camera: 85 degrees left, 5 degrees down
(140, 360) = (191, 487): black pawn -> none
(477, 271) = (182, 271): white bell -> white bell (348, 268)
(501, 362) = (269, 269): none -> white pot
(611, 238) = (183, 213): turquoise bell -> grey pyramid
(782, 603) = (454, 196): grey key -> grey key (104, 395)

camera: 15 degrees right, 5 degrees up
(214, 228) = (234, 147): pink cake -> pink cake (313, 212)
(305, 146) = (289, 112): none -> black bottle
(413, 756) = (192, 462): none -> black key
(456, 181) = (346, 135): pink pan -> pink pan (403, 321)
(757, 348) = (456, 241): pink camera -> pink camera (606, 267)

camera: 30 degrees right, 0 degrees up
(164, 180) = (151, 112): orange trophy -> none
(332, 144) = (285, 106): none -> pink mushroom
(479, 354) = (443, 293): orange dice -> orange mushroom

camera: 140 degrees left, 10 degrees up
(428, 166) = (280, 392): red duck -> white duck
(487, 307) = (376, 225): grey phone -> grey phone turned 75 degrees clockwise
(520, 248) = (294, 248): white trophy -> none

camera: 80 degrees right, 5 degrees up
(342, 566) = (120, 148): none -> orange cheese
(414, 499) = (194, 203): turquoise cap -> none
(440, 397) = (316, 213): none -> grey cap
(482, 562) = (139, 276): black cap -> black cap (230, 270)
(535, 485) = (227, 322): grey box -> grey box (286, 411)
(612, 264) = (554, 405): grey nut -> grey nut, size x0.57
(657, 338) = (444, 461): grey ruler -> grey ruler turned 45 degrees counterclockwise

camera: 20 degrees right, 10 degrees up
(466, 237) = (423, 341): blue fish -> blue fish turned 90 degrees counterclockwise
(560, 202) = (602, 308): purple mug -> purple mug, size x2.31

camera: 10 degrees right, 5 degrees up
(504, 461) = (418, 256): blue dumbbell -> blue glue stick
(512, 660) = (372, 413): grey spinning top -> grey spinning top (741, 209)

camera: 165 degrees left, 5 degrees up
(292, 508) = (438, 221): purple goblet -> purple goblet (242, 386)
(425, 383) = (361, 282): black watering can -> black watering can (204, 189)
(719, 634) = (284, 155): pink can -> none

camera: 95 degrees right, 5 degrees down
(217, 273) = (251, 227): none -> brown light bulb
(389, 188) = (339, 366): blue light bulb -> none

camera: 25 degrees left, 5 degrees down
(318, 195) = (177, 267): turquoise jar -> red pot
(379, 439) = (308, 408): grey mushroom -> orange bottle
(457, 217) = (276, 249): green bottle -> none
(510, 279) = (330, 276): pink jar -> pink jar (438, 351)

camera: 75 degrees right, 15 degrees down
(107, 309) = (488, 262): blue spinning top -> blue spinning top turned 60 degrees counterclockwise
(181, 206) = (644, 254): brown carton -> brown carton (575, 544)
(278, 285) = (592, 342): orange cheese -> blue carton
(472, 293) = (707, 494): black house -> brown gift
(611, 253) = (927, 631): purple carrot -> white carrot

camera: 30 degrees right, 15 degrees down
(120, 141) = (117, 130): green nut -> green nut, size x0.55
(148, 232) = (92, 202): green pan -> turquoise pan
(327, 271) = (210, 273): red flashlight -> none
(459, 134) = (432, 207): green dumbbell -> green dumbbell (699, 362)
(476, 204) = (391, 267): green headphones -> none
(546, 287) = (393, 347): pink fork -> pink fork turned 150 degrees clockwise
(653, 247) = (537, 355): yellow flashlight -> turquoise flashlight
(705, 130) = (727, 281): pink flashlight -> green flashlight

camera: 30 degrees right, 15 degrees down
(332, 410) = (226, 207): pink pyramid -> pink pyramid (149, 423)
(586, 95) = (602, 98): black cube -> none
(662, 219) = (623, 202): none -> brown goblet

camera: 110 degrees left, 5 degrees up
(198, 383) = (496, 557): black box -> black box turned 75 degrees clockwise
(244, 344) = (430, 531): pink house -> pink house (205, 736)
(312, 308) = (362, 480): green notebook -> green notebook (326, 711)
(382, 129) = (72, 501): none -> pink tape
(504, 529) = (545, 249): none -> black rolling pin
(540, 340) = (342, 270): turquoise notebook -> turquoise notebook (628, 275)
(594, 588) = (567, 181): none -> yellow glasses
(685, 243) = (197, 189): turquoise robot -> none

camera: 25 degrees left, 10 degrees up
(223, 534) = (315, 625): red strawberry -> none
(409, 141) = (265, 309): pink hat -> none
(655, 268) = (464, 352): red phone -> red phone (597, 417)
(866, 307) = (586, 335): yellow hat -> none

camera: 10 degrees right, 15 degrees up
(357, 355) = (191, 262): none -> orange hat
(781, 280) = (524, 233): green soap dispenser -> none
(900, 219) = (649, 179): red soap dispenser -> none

Work required: Lines above that have "size": copy each of them.

Solution for this exercise:
(612, 264) = (554, 405): grey nut -> grey nut, size x0.57
(560, 202) = (602, 308): purple mug -> purple mug, size x2.31
(120, 141) = (117, 130): green nut -> green nut, size x0.55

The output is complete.